## Work to complete
For each line of the data below, copy it if it holds the word "truck".

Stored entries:
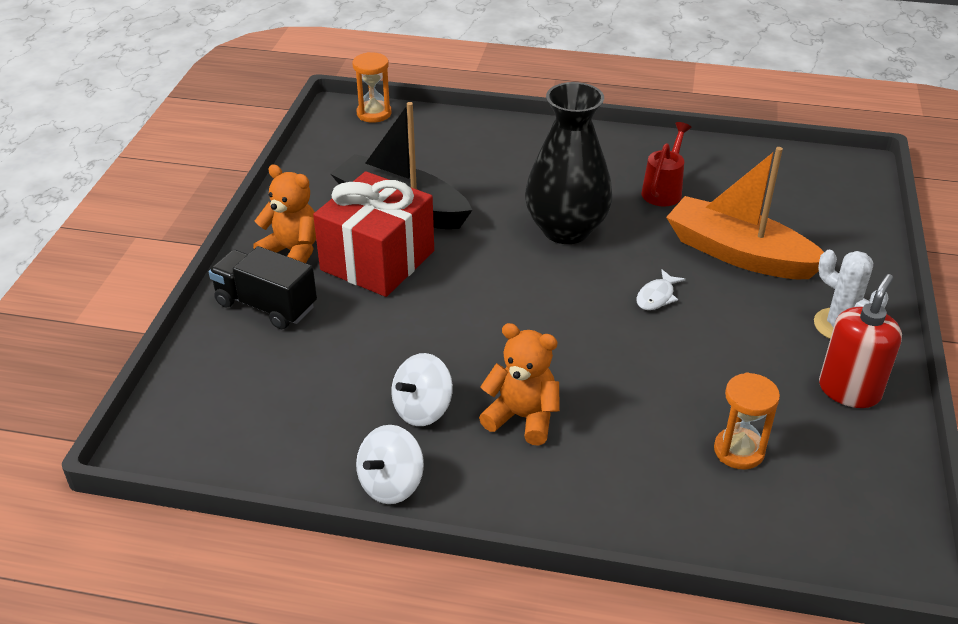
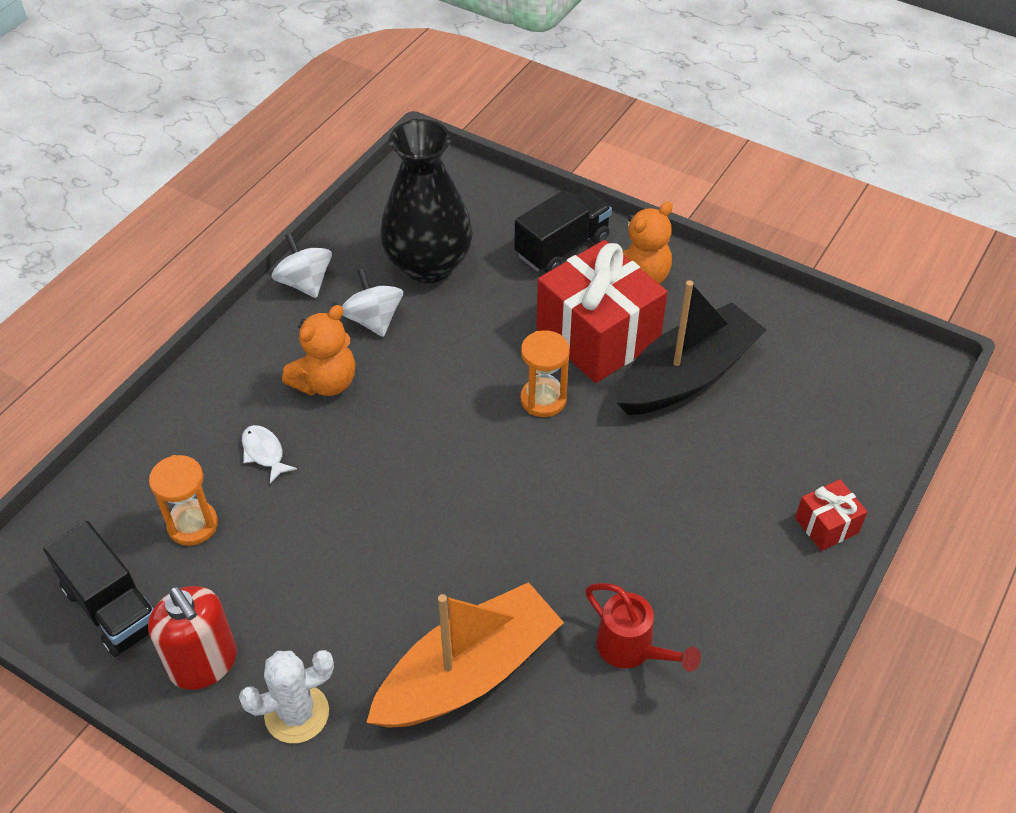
camera: 110 degrees right, 10 degrees up
(374, 114) = (905, 397): orange hourglass -> orange hourglass (543, 399)
(509, 132) = (826, 525): none -> red gift
(566, 230) = (588, 512): black vase -> black vase (428, 265)
(657, 296) = (432, 552): white fish -> white fish (264, 453)
(855, 470) = (113, 608): none -> black truck

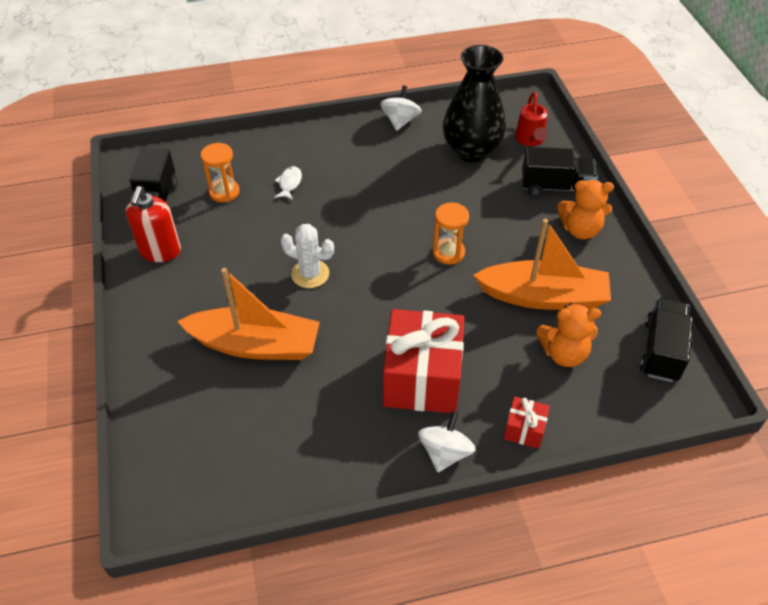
camera: 45 degrees right, 0 degrees up
(297, 713) = (168, 301): white cactus -> white cactus (310, 274)
(326, 382) = (354, 172): orange teddy bear -> orange teddy bear (563, 353)
(373, 320) = (411, 159): white spinning top -> white spinning top (445, 452)
(598, 336) = (518, 243): red gift -> red gift (422, 378)
(632, 650) = (341, 400): red watering can -> red watering can (530, 140)
(687, 375) = (543, 296): black boat -> orange boat
(843, 348) = (661, 351): none -> black truck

## Task answer
(855, 470) = (113, 608): none -> black truck
(843, 348) = (661, 351): none -> black truck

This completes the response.